#### Work to complete:
Quote the line containing "golden domino piece (591, 330, 689, 386)" and all lines that follow it in the listing below, exactly as written.
[[ Input data, beginning ]]
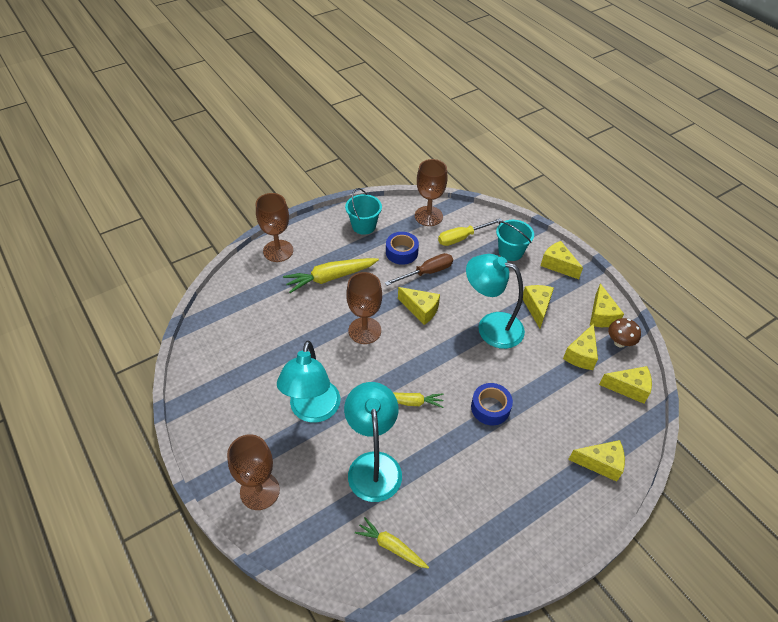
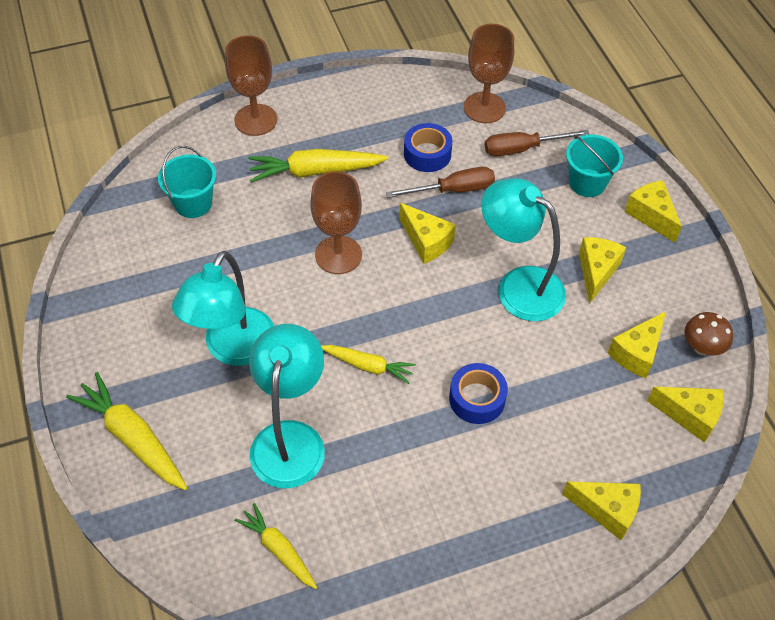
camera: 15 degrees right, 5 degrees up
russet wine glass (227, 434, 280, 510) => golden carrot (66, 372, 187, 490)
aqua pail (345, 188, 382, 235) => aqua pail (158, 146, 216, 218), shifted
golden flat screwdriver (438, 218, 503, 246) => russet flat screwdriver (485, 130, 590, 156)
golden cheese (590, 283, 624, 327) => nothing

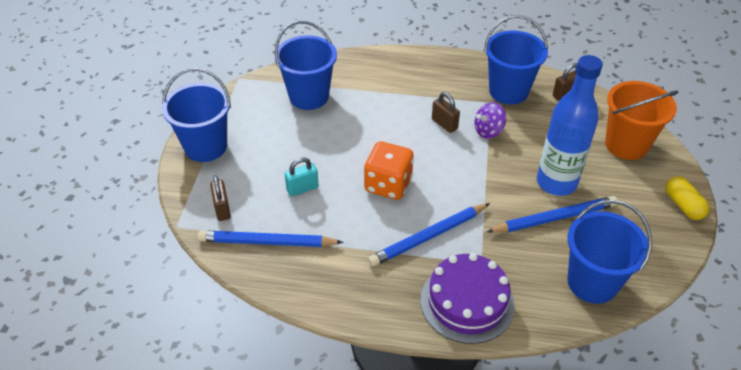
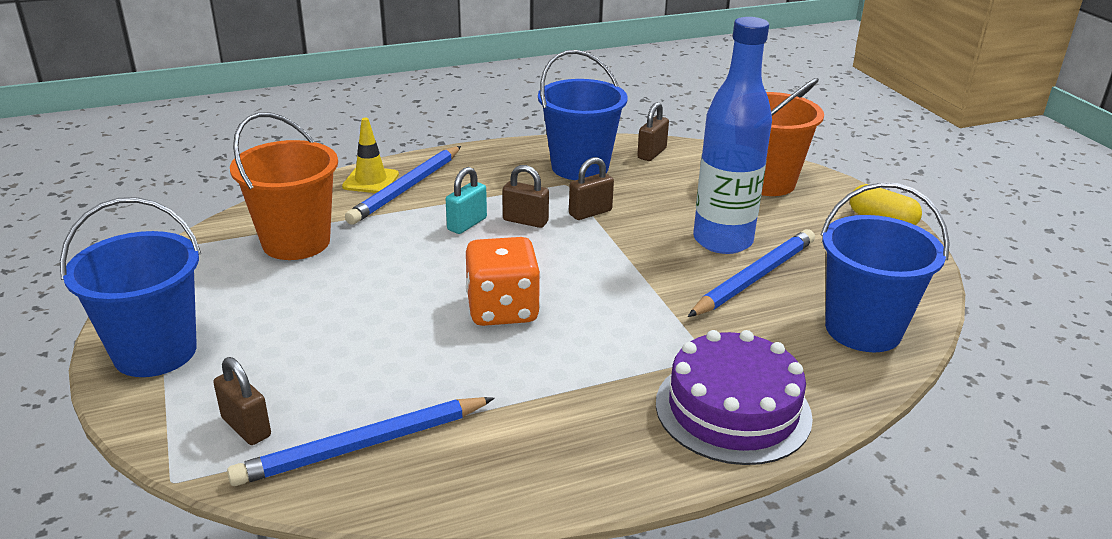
camera: 30 degrees left, 15 degrees down
royal blue pail (274, 21, 337, 110) => bright orange pail (230, 112, 338, 260)
aqua lock (285, 157, 319, 197) => aqua lock (446, 167, 487, 234), shifted
royal blue lead pencil (368, 203, 490, 267) => royal blue lead pencil (345, 146, 461, 225), shifted
violet spinning top (474, 102, 506, 139) => russet lock (569, 157, 614, 220)
nothing => golden traffic cone (342, 118, 399, 193)

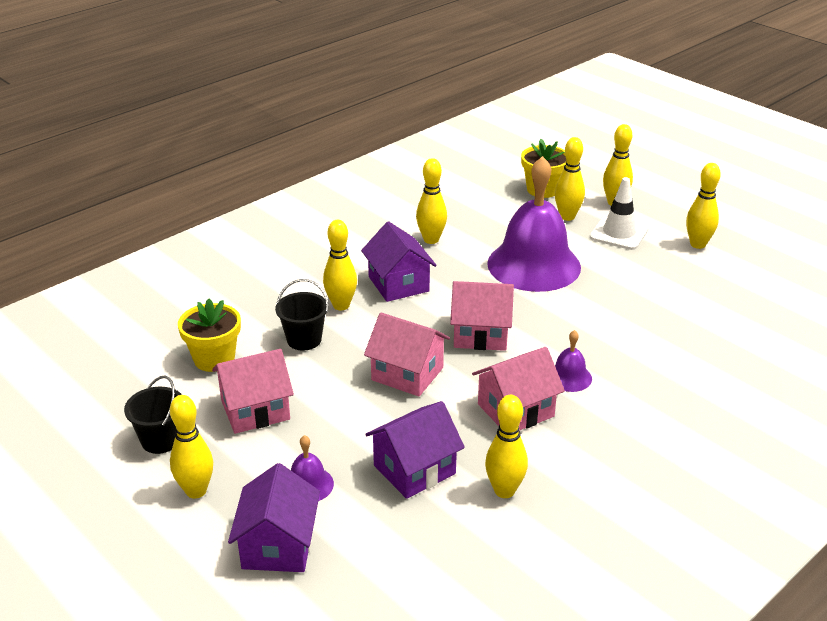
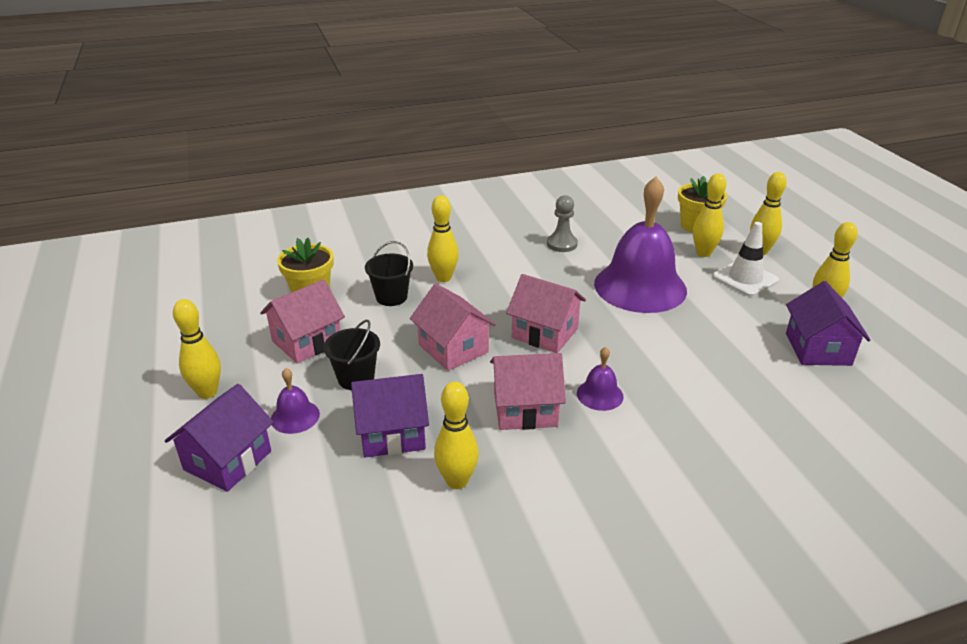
camera: 25 degrees right, 0 degrees up
jet-black pail (124, 376, 182, 454) => jet-black pail (323, 320, 380, 390), shifted
rose-pink cottage (212, 349, 294, 434) => rose-pink cottage (260, 279, 345, 364), 45 degrees counterclockwise
violet cottage (361, 221, 437, 302) => violet cottage (786, 281, 871, 366), shifted
golden bowling pin (416, 158, 447, 244) => ash-grey chess pawn (547, 195, 578, 252)

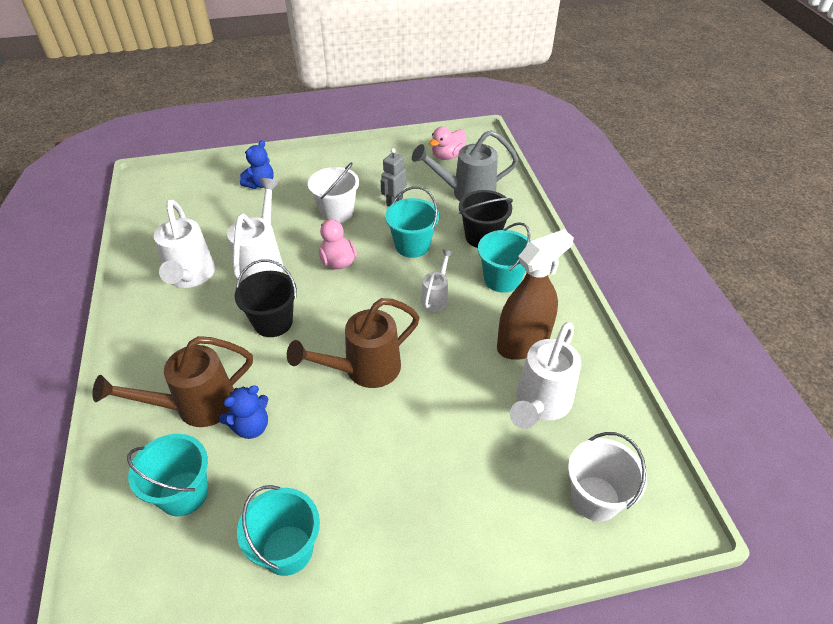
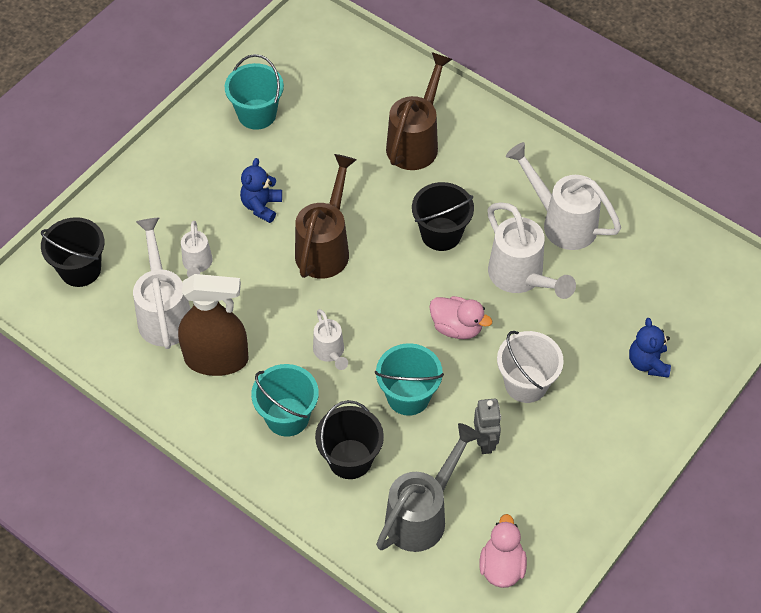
camera: 140 degrees right, 10 degrees up
aqua pail (127, 434, 208, 516) => nothing
royal blue teddy bear (219, 385, 268, 439) => royal blue teddy bear (240, 158, 282, 223), shifted
russet spray cleaner (497, 229, 574, 360) => russet spray cleaner (178, 274, 249, 376), 105 degrees counterclockwise
pure white pail (568, 432, 647, 521) => jet-black pail (41, 217, 105, 287)
nothing => pure white watering can (181, 221, 213, 278)

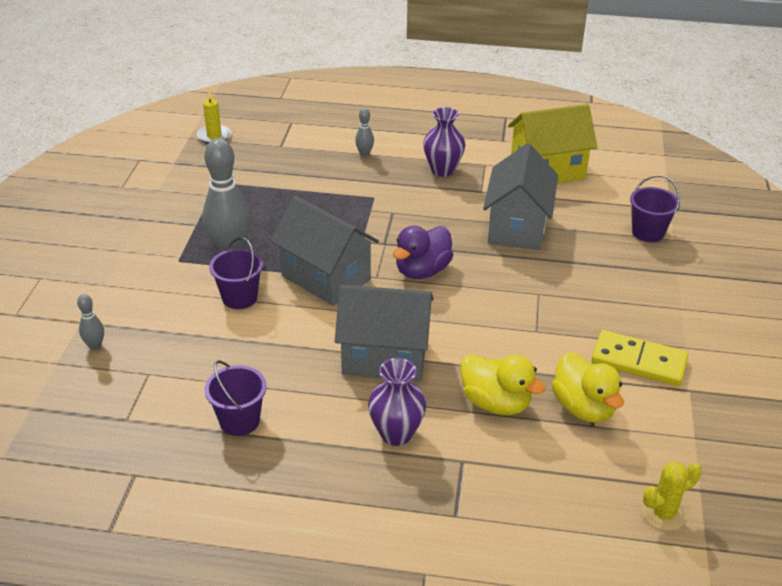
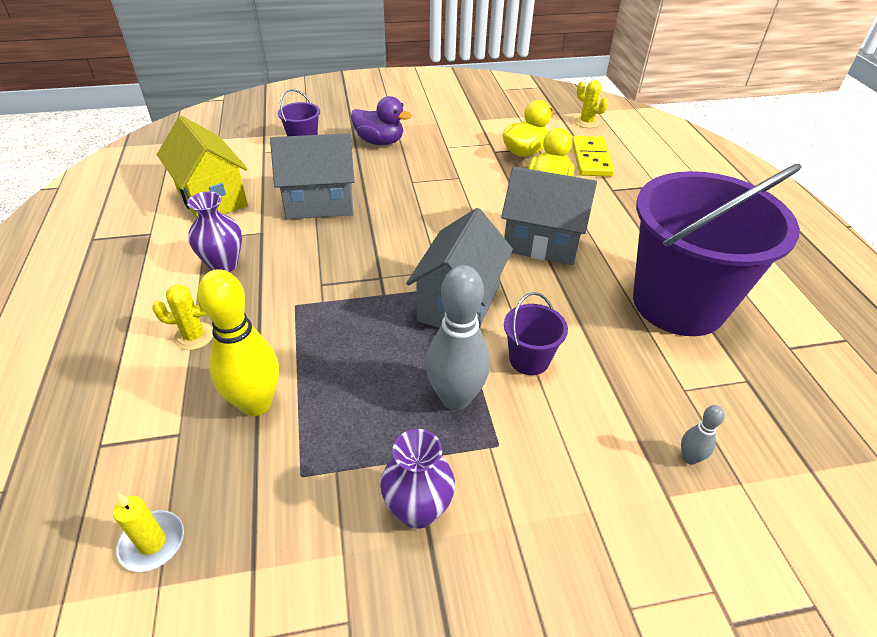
camera: 110 degrees left, 5 degrees up
violet pail (205, 360, 267, 436) => violet pail (633, 164, 802, 336), x2.47
ash-grey cottage (335, 285, 433, 381) => ash-grey cottage (501, 167, 597, 265), 60 degrees counterclockwise
ash-grey bowling pin (355, 108, 374, 157) => golden saguaro cactus (152, 284, 213, 350)
violet vase (368, 358, 426, 446) => violet vase (380, 429, 455, 529), shifted
violet duck (393, 226, 453, 279) => violet duck (351, 96, 412, 145), shifted
golden domino piece (591, 330, 689, 386) => golden domino piece (572, 136, 615, 177), shifted
nothing => golden bowling pin (198, 269, 279, 416)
[[ Input data, end ]]
#### Answer to the problem:
golden domino piece (591, 330, 689, 386) => golden domino piece (572, 136, 615, 177), shifted
nothing => golden bowling pin (198, 269, 279, 416)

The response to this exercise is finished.